### DATA LISTING
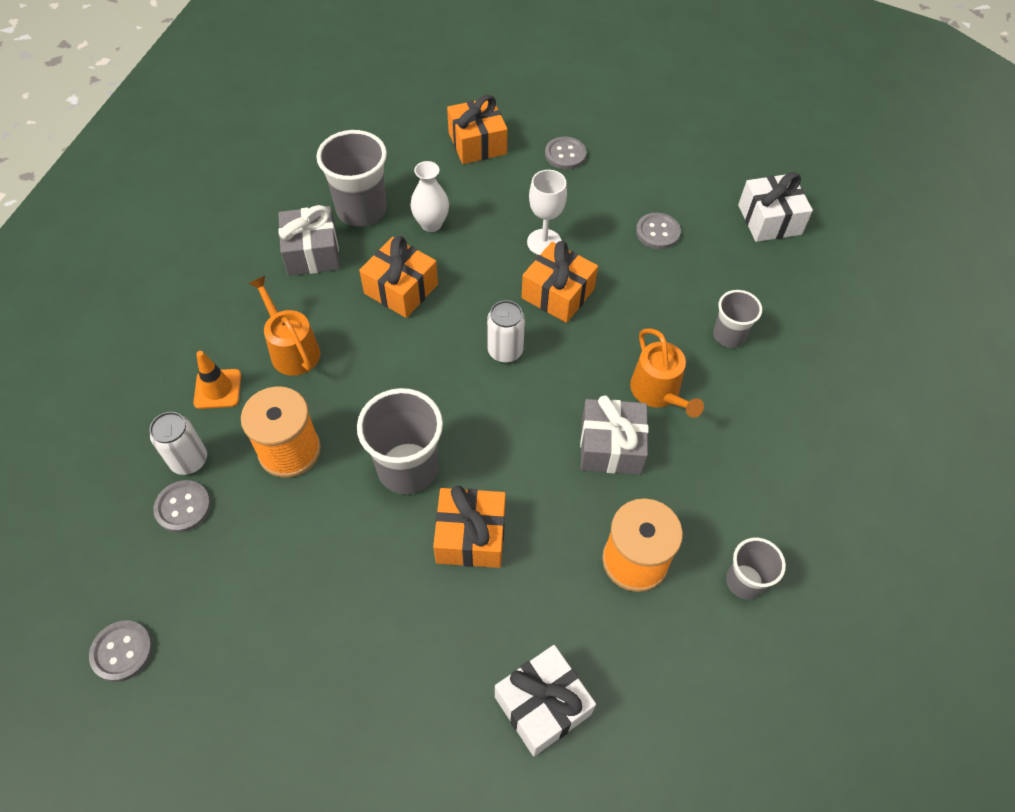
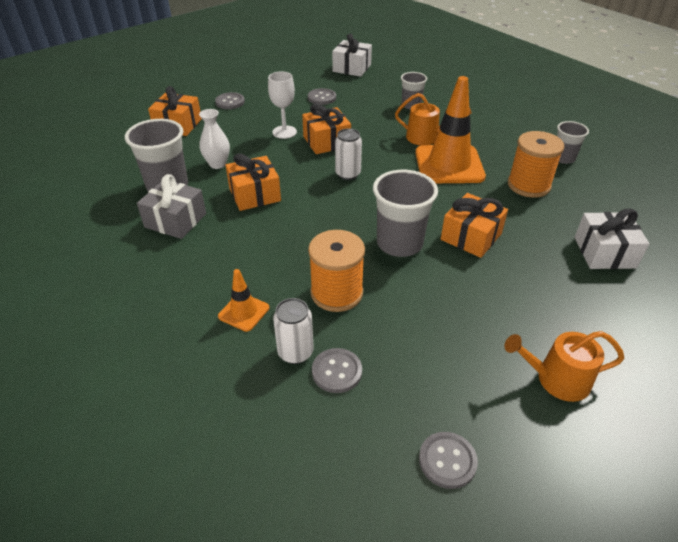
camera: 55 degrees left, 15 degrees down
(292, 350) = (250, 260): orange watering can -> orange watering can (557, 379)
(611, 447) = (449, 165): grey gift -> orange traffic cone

* * *

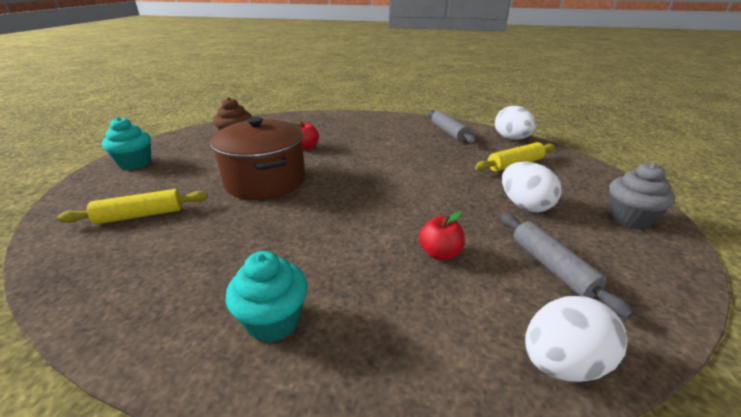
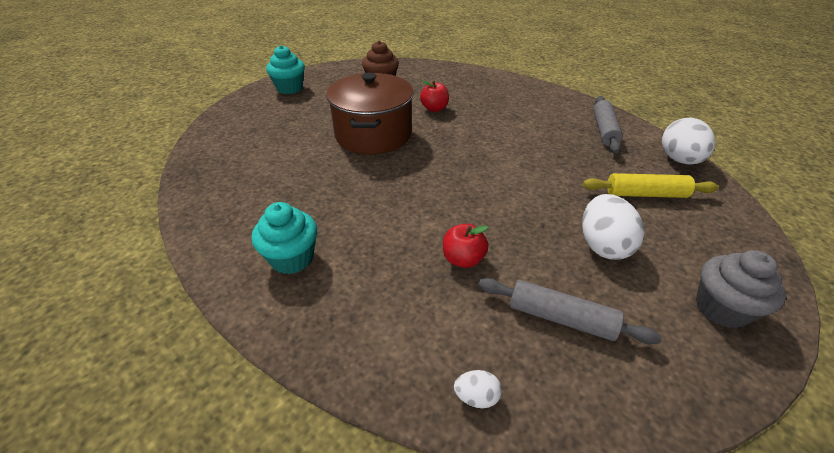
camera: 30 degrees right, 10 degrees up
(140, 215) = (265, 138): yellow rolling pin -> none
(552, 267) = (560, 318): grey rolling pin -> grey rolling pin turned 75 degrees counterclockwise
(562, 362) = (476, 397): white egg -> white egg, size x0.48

### WHAT IS EXPECTED
From the entries above, restate word for word the lines from the line containing "camera: 30 degrees right, 10 degrees up" to the line containing "(562, 362) = (476, 397): white", both ends included, and nothing more.

### TASK RESULT
camera: 30 degrees right, 10 degrees up
(140, 215) = (265, 138): yellow rolling pin -> none
(552, 267) = (560, 318): grey rolling pin -> grey rolling pin turned 75 degrees counterclockwise
(562, 362) = (476, 397): white egg -> white egg, size x0.48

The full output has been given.